** Work instructions **
Which lines below fall between the one containing "RELAY1 pin IN2: A1 -> A2" and the one containing "RFID3 pin RST: D10 -> D3"? Repeat them exactly, counting both of those lines, and add nothing else.

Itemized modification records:
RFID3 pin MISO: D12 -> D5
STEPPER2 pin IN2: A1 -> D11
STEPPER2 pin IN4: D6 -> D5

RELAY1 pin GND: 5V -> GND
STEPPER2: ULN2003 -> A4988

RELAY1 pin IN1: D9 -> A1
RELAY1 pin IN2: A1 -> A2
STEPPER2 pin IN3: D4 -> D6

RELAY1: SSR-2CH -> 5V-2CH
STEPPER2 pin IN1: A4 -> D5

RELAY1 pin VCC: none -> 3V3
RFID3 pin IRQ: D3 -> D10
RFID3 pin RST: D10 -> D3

* * *

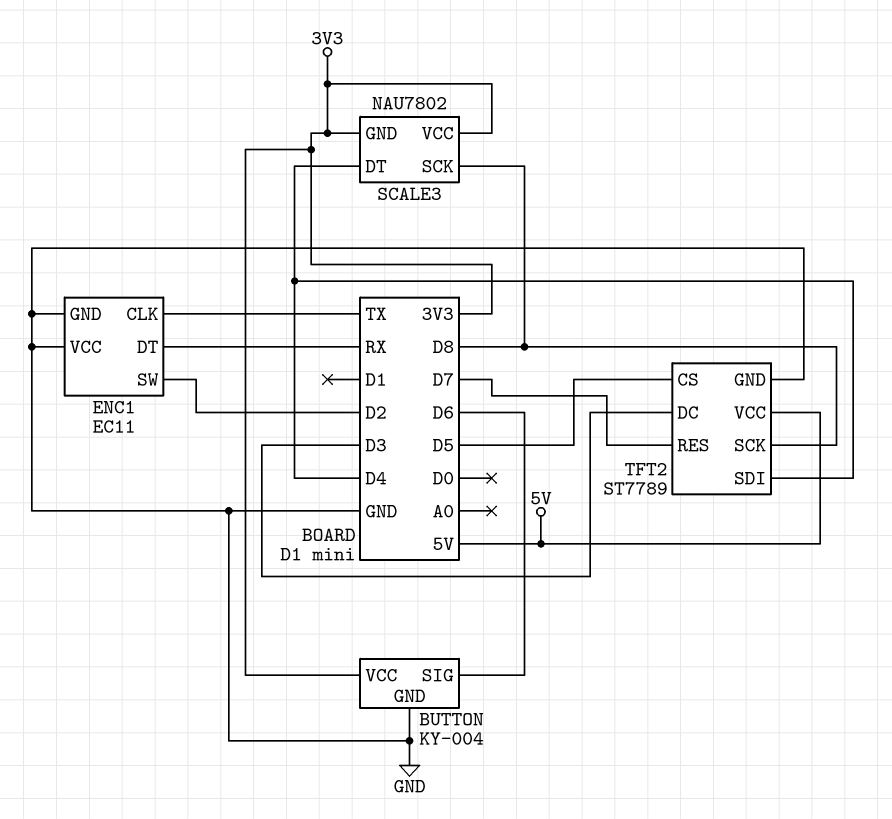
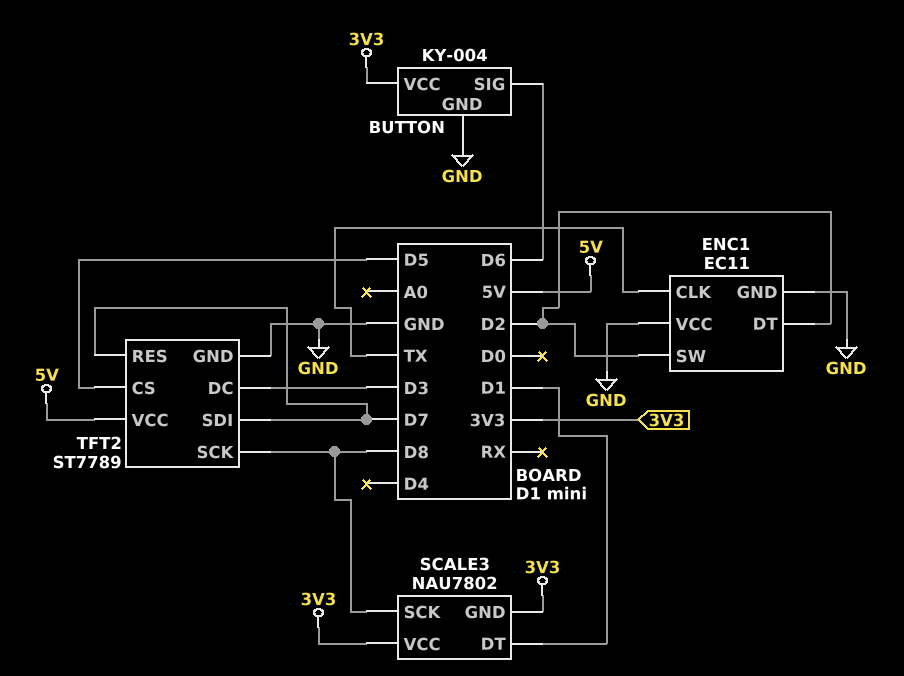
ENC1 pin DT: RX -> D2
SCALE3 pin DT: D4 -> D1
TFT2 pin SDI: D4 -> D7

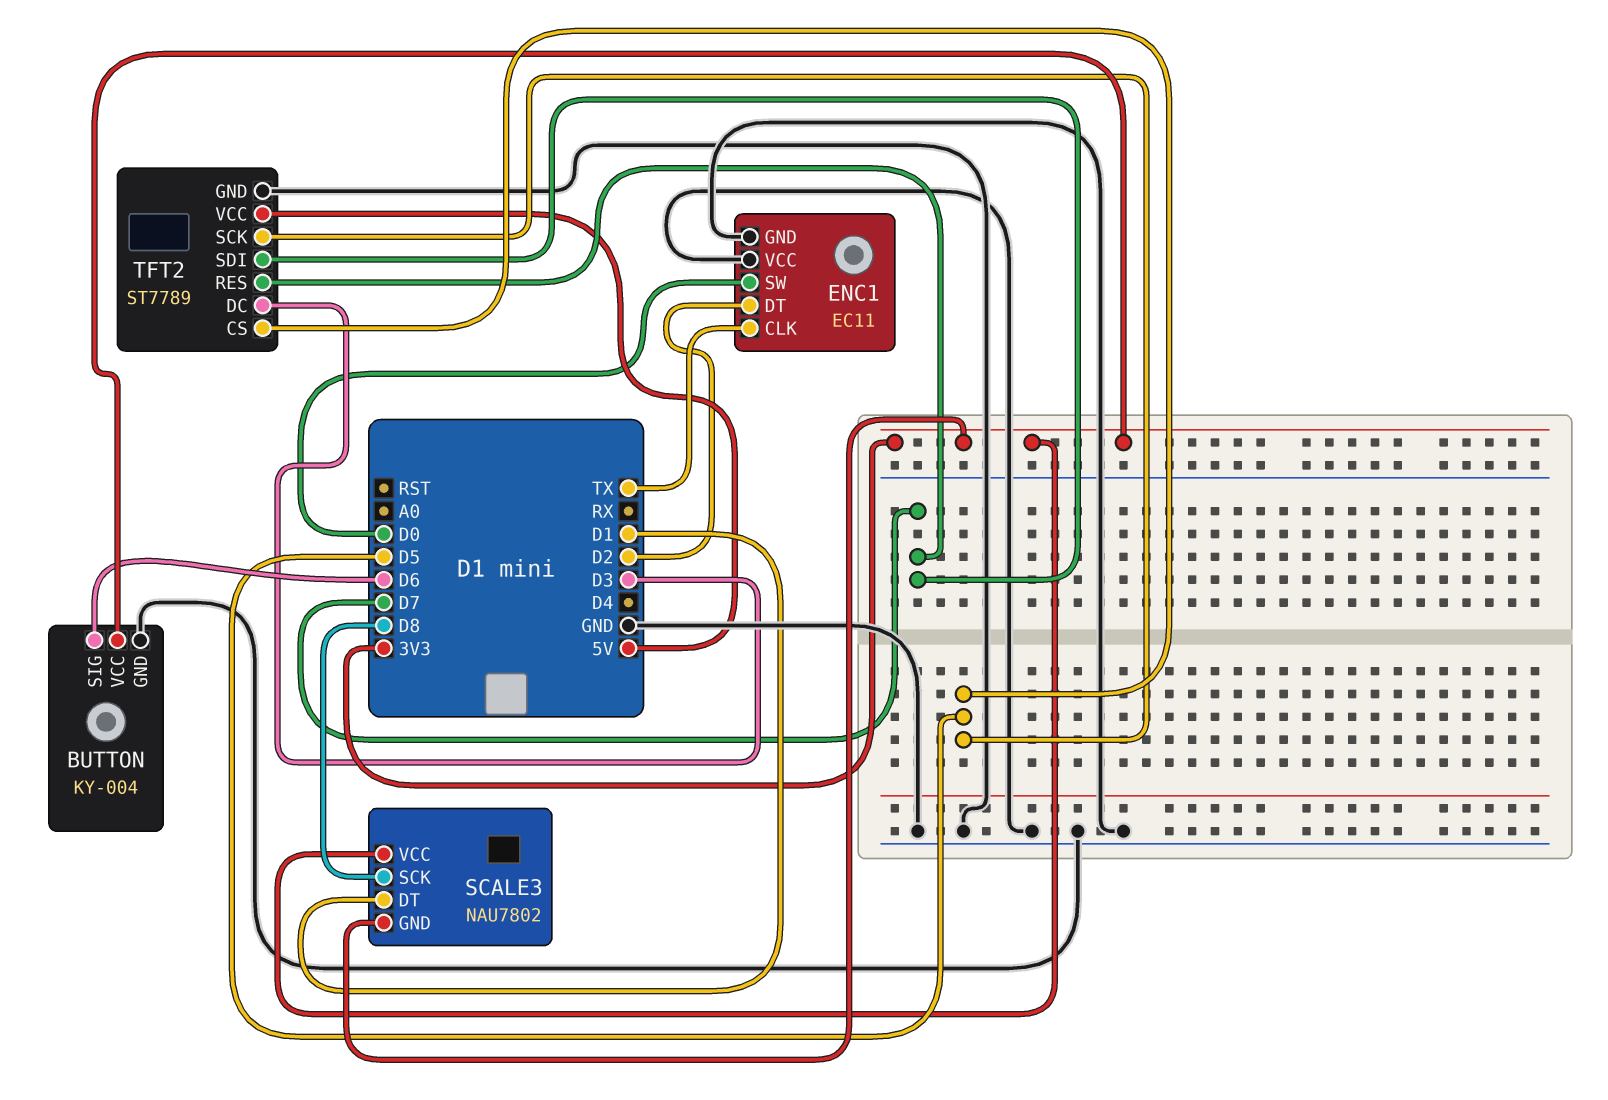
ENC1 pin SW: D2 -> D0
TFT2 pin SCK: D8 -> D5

** Answer section **
RELAY1 pin IN2: A1 -> A2
STEPPER2 pin IN3: D4 -> D6

RELAY1: SSR-2CH -> 5V-2CH
STEPPER2 pin IN1: A4 -> D5

RELAY1 pin VCC: none -> 3V3
RFID3 pin IRQ: D3 -> D10
RFID3 pin RST: D10 -> D3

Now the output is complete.